◆ Given data ◆

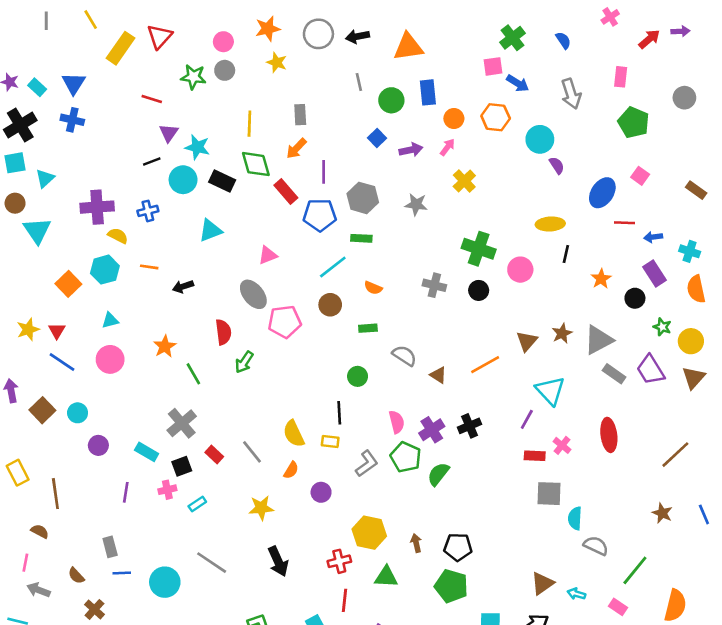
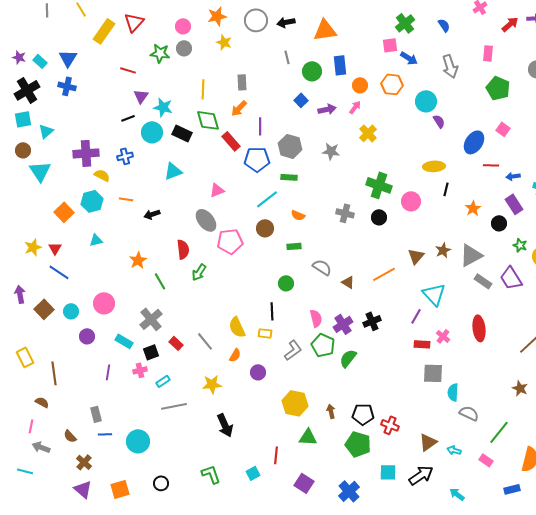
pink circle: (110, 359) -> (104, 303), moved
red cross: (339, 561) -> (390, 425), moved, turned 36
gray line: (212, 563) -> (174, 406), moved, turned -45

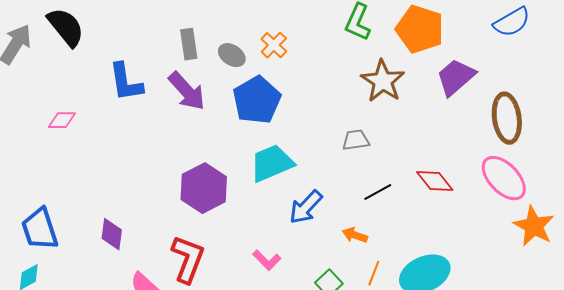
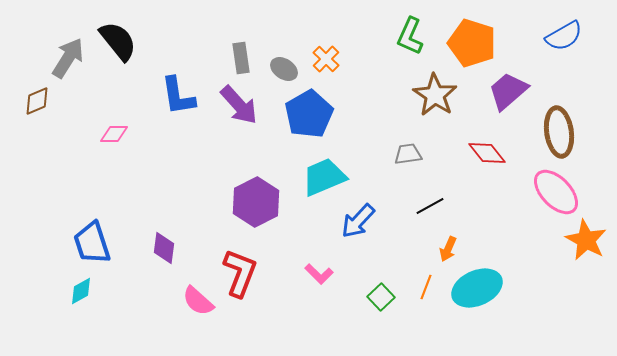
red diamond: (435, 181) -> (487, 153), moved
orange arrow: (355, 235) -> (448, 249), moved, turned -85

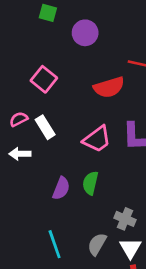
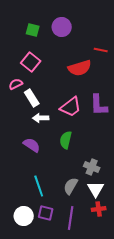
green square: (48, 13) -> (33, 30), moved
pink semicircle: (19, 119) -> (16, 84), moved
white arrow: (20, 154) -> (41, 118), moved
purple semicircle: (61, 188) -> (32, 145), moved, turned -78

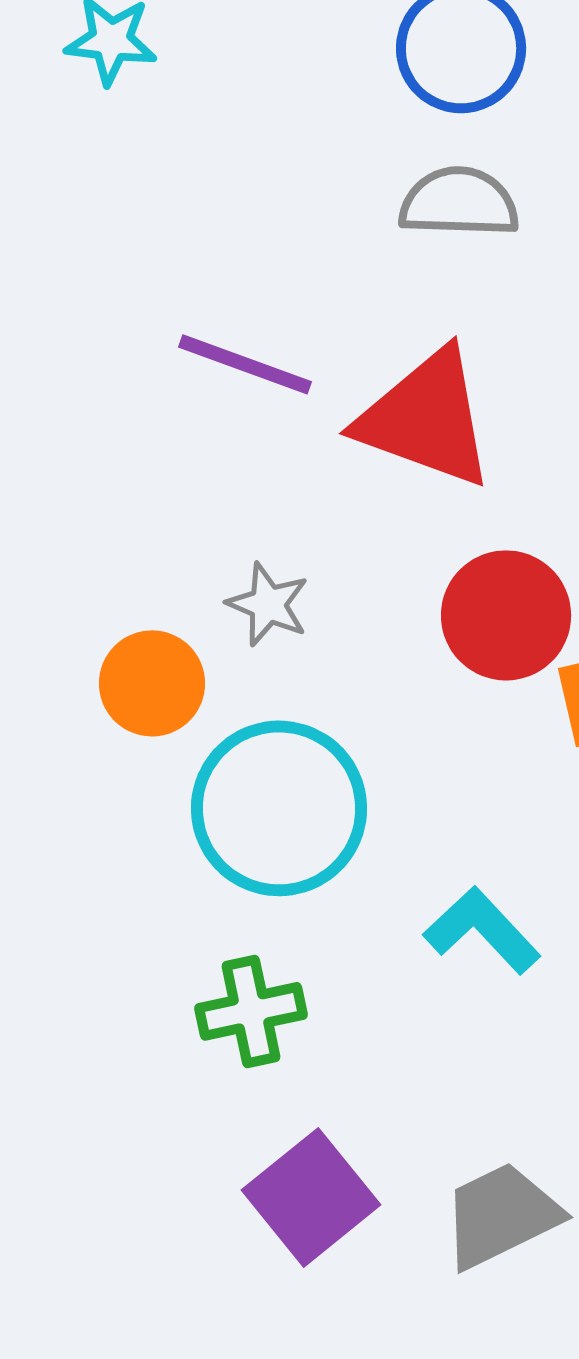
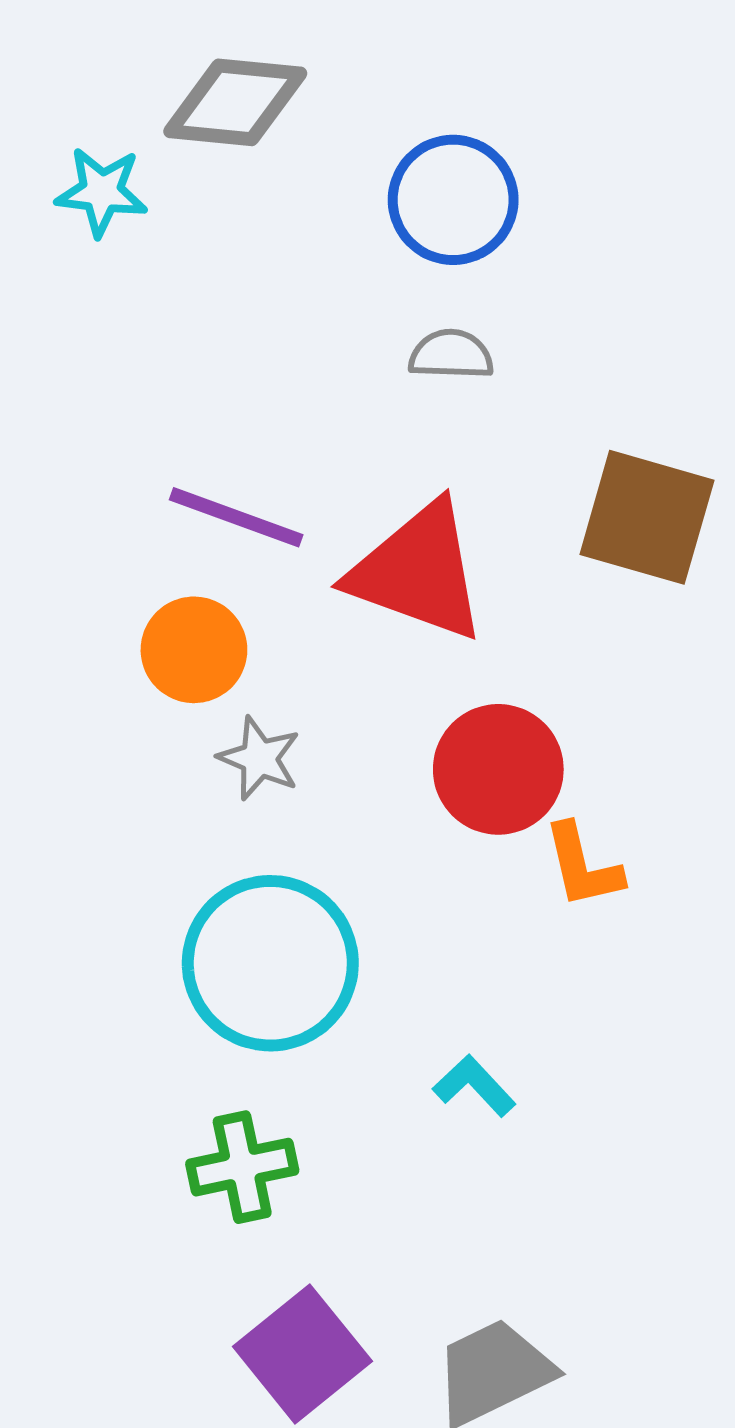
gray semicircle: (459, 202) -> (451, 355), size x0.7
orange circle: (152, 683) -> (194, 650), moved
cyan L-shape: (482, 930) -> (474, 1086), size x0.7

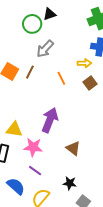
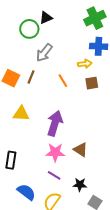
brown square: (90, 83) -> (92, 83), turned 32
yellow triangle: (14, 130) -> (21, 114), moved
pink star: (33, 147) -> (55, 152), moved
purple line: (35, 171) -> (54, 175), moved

◆ What is expected ◆
Please reproduce the listing exactly from its opening line through the line that contains "orange arrow: (355, 235)", both included, with all pictures omitted.

◆ Response to this exercise ◆
pink circle: (110, 359) -> (104, 303), moved
red cross: (339, 561) -> (390, 425), moved, turned 36
gray line: (212, 563) -> (174, 406), moved, turned -45

red diamond: (435, 181) -> (487, 153), moved
orange arrow: (355, 235) -> (448, 249), moved, turned -85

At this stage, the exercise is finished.